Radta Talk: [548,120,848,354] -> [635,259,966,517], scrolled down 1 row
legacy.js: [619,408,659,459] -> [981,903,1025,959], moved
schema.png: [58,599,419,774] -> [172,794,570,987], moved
____
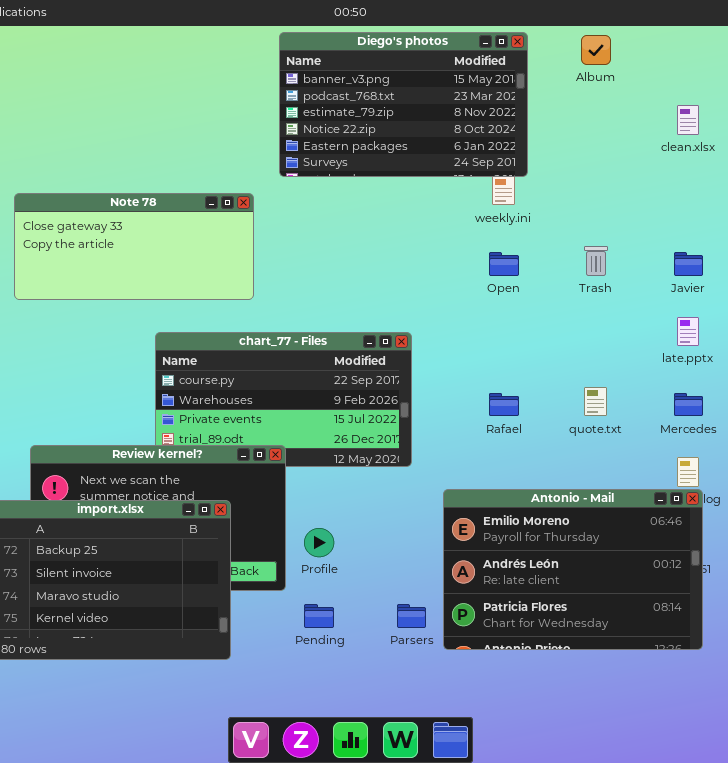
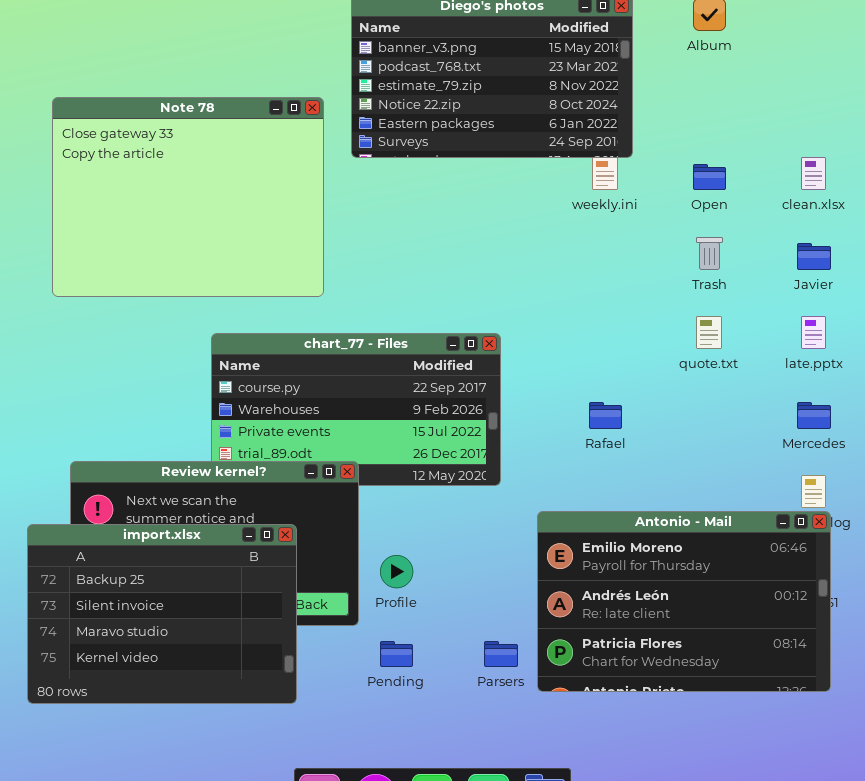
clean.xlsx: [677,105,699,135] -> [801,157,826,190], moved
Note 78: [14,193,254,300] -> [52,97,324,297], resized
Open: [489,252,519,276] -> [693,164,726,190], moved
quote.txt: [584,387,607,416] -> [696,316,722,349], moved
____
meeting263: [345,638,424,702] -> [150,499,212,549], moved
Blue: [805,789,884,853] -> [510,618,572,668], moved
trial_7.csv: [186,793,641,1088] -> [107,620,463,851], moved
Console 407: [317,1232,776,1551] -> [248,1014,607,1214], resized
____
When a line in the material above holds the word "moved", copy that line.

legacy.js: [619,408,659,459] -> [981,903,1025,959], moved
schema.png: [58,599,419,774] -> [172,794,570,987], moved
clean.xlsx: [677,105,699,135] -> [801,157,826,190], moved
Open: [489,252,519,276] -> [693,164,726,190], moved
quote.txt: [584,387,607,416] -> [696,316,722,349], moved
meeting263: [345,638,424,702] -> [150,499,212,549], moved
Blue: [805,789,884,853] -> [510,618,572,668], moved
trial_7.csv: [186,793,641,1088] -> [107,620,463,851], moved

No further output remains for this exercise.